**Records for this exercise**
════

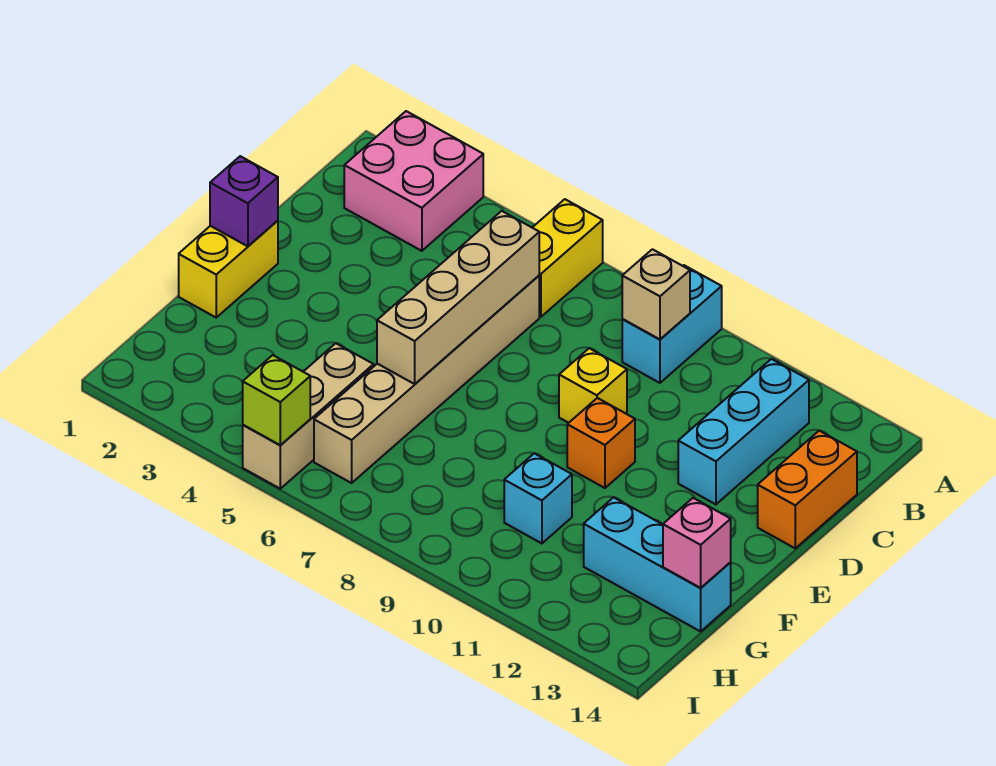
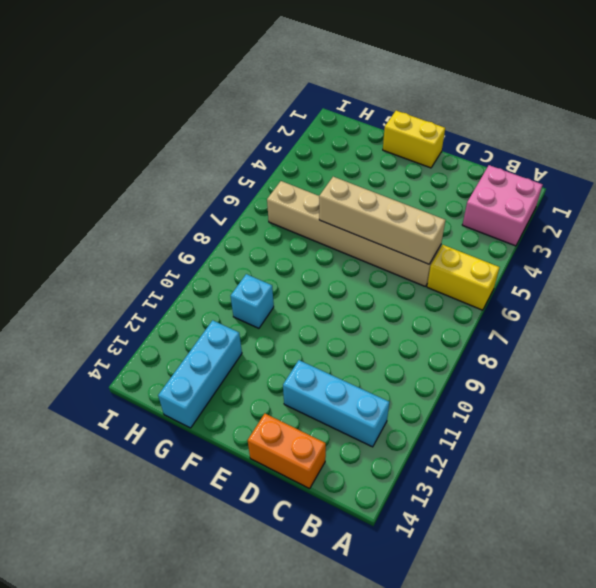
none -> cyan brick A9:B9 level 1
none -> yellow brick D9 level 1
none -> orange brick E10 level 1

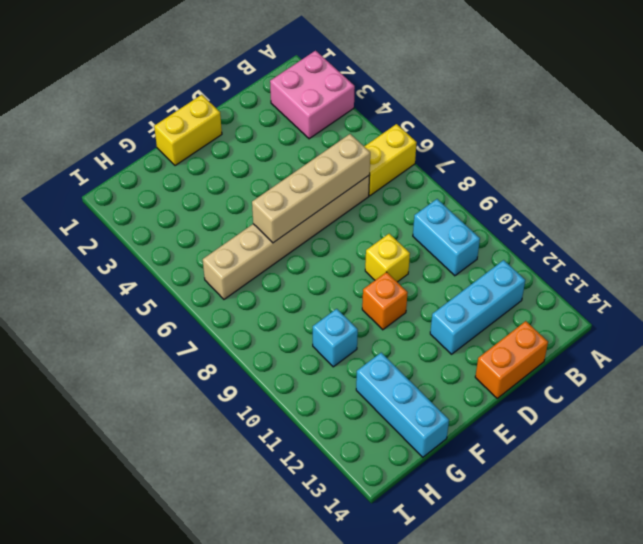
cyan brick B9:B10 level 1 -> cyan brick A9:B9 level 1
none -> tan brick G5:I5 level 1
none -> tan brick B9 level 2
none -> purple brick E1 level 2

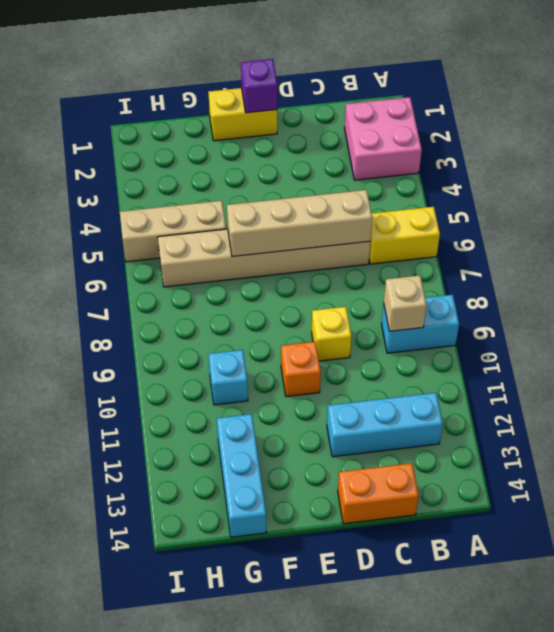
none -> pink brick G14 level 2
none -> lime brick I5 level 2

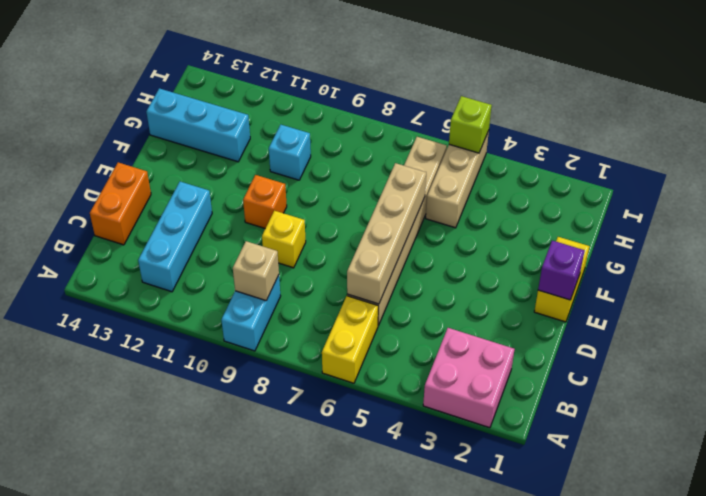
none -> pink brick G14 level 2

════

**Activity**
Print each line of the listing exactly and include no pictures.

**Solution**
none -> cyan brick A9:B9 level 1
none -> yellow brick D9 level 1
none -> orange brick E10 level 1

cyan brick B9:B10 level 1 -> cyan brick A9:B9 level 1
none -> tan brick G5:I5 level 1
none -> tan brick B9 level 2
none -> purple brick E1 level 2

none -> pink brick G14 level 2
none -> lime brick I5 level 2

none -> pink brick G14 level 2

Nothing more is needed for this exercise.